**Coordinate-based object records**
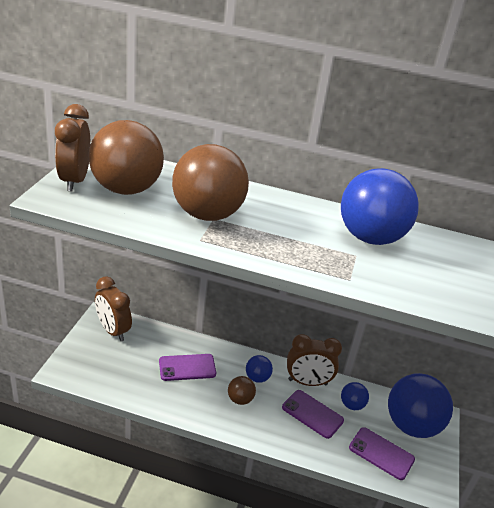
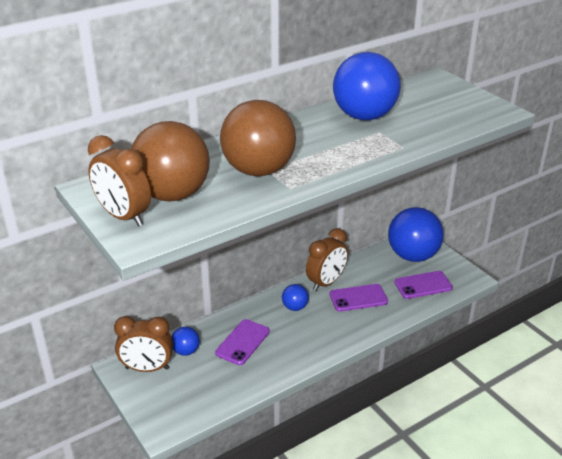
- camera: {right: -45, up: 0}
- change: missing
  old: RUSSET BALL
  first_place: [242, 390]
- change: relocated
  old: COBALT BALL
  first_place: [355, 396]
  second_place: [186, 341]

**Work item**
Return the data verbatim, leaving out the pictures it holds.

**Expected output**
- camera: {right: -45, up: 0}
- change: missing
  old: RUSSET BALL
  first_place: [242, 390]
- change: relocated
  old: COBALT BALL
  first_place: [355, 396]
  second_place: [186, 341]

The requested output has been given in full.